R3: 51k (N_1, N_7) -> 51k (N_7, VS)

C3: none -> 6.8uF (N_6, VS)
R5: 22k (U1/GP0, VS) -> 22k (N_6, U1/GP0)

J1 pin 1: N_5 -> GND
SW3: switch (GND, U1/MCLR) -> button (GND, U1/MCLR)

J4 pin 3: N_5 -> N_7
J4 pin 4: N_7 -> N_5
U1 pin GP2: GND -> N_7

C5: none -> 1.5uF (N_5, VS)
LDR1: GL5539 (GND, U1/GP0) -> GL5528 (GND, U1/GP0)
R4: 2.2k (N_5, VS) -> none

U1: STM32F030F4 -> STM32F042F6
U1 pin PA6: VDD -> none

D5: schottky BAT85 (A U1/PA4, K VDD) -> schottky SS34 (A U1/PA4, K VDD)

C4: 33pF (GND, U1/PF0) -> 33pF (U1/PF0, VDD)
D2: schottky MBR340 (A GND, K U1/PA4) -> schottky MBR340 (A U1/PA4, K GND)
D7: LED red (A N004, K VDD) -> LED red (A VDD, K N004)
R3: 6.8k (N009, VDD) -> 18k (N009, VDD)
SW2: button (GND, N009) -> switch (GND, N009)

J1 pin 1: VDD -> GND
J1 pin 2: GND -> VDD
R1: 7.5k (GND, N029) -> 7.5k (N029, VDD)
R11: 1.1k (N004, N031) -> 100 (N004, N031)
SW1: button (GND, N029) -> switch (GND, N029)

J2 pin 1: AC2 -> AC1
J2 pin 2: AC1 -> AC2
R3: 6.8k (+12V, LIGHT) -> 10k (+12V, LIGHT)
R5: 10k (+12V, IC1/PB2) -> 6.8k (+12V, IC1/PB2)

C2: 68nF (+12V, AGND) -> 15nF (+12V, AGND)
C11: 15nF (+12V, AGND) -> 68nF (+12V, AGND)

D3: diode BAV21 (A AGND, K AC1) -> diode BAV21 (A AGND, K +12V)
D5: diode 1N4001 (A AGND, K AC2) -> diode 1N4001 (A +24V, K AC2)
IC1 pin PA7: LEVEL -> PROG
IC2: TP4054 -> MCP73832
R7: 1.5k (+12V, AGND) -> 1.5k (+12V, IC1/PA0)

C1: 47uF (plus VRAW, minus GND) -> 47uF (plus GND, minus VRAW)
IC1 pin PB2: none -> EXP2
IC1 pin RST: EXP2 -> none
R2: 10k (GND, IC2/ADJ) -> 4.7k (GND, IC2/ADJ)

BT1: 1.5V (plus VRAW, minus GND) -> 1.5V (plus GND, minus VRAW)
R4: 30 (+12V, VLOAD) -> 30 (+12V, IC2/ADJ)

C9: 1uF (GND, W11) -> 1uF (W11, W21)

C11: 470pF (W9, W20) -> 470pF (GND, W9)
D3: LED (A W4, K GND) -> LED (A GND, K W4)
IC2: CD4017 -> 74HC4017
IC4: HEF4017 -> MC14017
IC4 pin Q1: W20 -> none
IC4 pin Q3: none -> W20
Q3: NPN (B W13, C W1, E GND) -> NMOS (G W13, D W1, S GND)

□ □ □ □

- _Exercise requirements_
Repeat all of the records verbatim, leaving nothing out.

- _Result of the exercise_
R3: 51k (N_1, N_7) -> 51k (N_7, VS)

C3: none -> 6.8uF (N_6, VS)
R5: 22k (U1/GP0, VS) -> 22k (N_6, U1/GP0)

J1 pin 1: N_5 -> GND
SW3: switch (GND, U1/MCLR) -> button (GND, U1/MCLR)

J4 pin 3: N_5 -> N_7
J4 pin 4: N_7 -> N_5
U1 pin GP2: GND -> N_7

C5: none -> 1.5uF (N_5, VS)
LDR1: GL5539 (GND, U1/GP0) -> GL5528 (GND, U1/GP0)
R4: 2.2k (N_5, VS) -> none

U1: STM32F030F4 -> STM32F042F6
U1 pin PA6: VDD -> none

D5: schottky BAT85 (A U1/PA4, K VDD) -> schottky SS34 (A U1/PA4, K VDD)

C4: 33pF (GND, U1/PF0) -> 33pF (U1/PF0, VDD)
D2: schottky MBR340 (A GND, K U1/PA4) -> schottky MBR340 (A U1/PA4, K GND)
D7: LED red (A N004, K VDD) -> LED red (A VDD, K N004)
R3: 6.8k (N009, VDD) -> 18k (N009, VDD)
SW2: button (GND, N009) -> switch (GND, N009)

J1 pin 1: VDD -> GND
J1 pin 2: GND -> VDD
R1: 7.5k (GND, N029) -> 7.5k (N029, VDD)
R11: 1.1k (N004, N031) -> 100 (N004, N031)
SW1: button (GND, N029) -> switch (GND, N029)

J2 pin 1: AC2 -> AC1
J2 pin 2: AC1 -> AC2
R3: 6.8k (+12V, LIGHT) -> 10k (+12V, LIGHT)
R5: 10k (+12V, IC1/PB2) -> 6.8k (+12V, IC1/PB2)

C2: 68nF (+12V, AGND) -> 15nF (+12V, AGND)
C11: 15nF (+12V, AGND) -> 68nF (+12V, AGND)

D3: diode BAV21 (A AGND, K AC1) -> diode BAV21 (A AGND, K +12V)
D5: diode 1N4001 (A AGND, K AC2) -> diode 1N4001 (A +24V, K AC2)
IC1 pin PA7: LEVEL -> PROG
IC2: TP4054 -> MCP73832
R7: 1.5k (+12V, AGND) -> 1.5k (+12V, IC1/PA0)

C1: 47uF (plus VRAW, minus GND) -> 47uF (plus GND, minus VRAW)
IC1 pin PB2: none -> EXP2
IC1 pin RST: EXP2 -> none
R2: 10k (GND, IC2/ADJ) -> 4.7k (GND, IC2/ADJ)

BT1: 1.5V (plus VRAW, minus GND) -> 1.5V (plus GND, minus VRAW)
R4: 30 (+12V, VLOAD) -> 30 (+12V, IC2/ADJ)

C9: 1uF (GND, W11) -> 1uF (W11, W21)

C11: 470pF (W9, W20) -> 470pF (GND, W9)
D3: LED (A W4, K GND) -> LED (A GND, K W4)
IC2: CD4017 -> 74HC4017
IC4: HEF4017 -> MC14017
IC4 pin Q1: W20 -> none
IC4 pin Q3: none -> W20
Q3: NPN (B W13, C W1, E GND) -> NMOS (G W13, D W1, S GND)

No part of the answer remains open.